→ Goal of the exercise: In the data below, which lines hold "minus"? Copy every one.

→ Provided data:
....................
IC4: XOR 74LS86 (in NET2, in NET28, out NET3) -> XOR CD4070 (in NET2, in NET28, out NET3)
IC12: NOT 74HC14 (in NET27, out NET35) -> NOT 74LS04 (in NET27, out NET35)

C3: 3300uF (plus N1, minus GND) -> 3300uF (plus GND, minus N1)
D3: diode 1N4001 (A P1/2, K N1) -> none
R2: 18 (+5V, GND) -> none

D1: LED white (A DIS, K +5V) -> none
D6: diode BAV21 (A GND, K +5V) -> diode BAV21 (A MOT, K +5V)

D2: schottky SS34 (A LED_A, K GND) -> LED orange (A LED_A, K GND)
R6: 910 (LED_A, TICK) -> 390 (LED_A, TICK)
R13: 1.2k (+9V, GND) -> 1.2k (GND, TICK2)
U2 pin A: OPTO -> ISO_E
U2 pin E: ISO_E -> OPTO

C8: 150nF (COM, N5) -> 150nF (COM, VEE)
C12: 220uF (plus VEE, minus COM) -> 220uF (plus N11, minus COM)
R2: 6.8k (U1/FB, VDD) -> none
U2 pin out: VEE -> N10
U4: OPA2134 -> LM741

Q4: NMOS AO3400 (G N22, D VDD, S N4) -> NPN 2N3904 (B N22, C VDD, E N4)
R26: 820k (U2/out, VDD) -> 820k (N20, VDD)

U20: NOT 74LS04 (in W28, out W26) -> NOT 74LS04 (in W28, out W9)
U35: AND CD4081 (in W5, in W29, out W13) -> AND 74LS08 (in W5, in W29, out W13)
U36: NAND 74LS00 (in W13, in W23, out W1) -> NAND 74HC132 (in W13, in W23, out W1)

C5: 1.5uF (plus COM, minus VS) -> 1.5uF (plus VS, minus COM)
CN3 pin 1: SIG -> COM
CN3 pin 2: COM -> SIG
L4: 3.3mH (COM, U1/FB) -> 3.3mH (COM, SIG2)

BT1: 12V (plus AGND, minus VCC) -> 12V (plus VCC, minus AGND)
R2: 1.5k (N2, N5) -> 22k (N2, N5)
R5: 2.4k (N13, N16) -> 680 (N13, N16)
....................
→ Answer space:
C3: 3300uF (plus N1, minus GND) -> 3300uF (plus GND, minus N1)
C12: 220uF (plus VEE, minus COM) -> 220uF (plus N11, minus COM)
C5: 1.5uF (plus COM, minus VS) -> 1.5uF (plus VS, minus COM)
BT1: 12V (plus AGND, minus VCC) -> 12V (plus VCC, minus AGND)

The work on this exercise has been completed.